# EXERCISE OBJECTIVE
The answer must be every line of the data that holds the word "soap".

# DATA SECTION
┌──

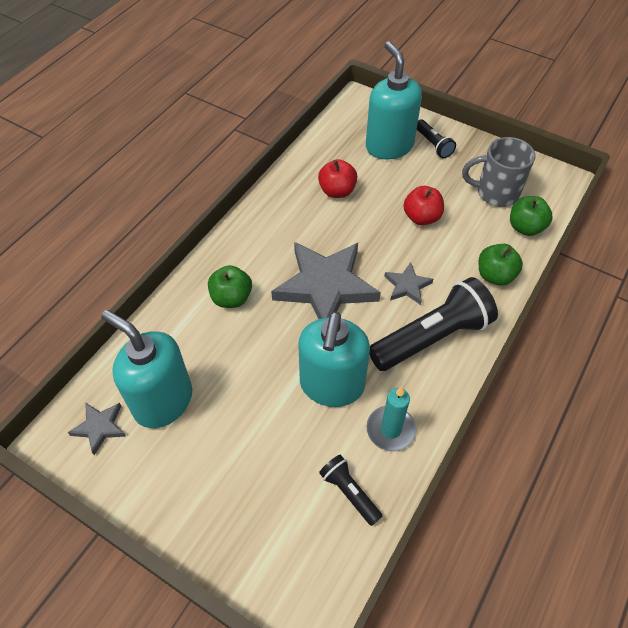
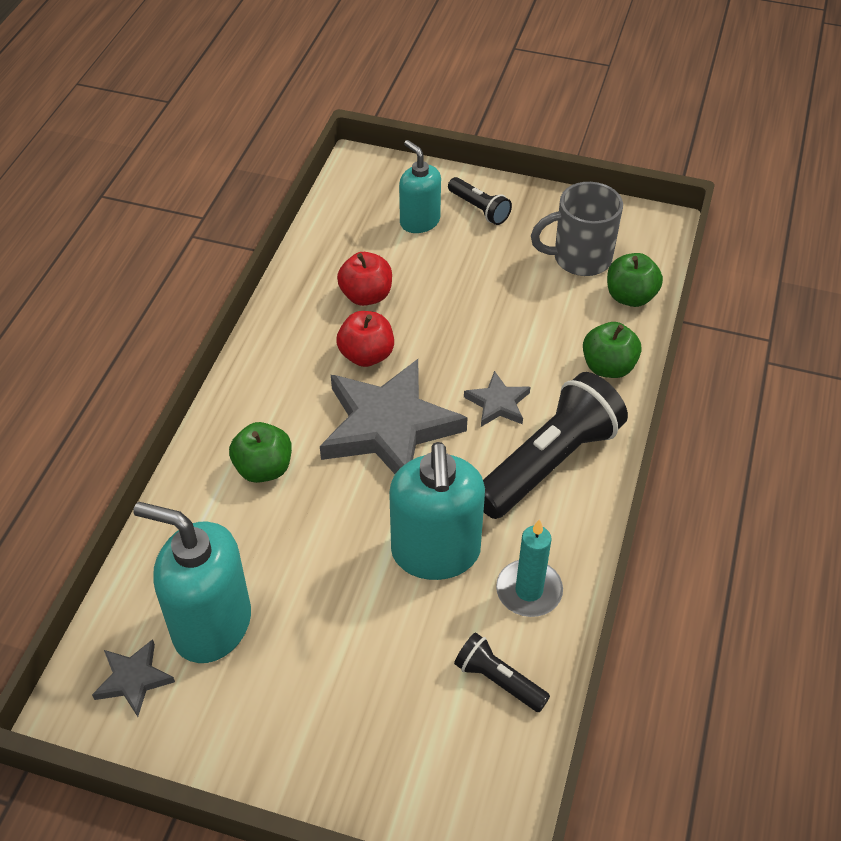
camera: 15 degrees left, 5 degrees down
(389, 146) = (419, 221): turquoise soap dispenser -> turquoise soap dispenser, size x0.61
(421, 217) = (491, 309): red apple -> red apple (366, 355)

└──
┌──

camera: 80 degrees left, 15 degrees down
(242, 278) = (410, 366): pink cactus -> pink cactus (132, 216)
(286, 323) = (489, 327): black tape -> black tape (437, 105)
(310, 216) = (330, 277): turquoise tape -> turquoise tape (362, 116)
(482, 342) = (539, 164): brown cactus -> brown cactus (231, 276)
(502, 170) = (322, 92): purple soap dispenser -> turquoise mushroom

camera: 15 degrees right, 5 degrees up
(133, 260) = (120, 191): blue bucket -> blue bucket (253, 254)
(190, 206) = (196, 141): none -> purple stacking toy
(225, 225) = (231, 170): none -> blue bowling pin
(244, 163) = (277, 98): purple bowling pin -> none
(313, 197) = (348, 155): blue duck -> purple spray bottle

└──
┌──

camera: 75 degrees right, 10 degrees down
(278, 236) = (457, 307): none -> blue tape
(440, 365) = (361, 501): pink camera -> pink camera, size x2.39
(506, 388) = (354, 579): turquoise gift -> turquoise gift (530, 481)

└──

# SOLUTION
(389, 146) = (419, 221): turquoise soap dispenser -> turquoise soap dispenser, size x0.61
(502, 170) = (322, 92): purple soap dispenser -> turquoise mushroom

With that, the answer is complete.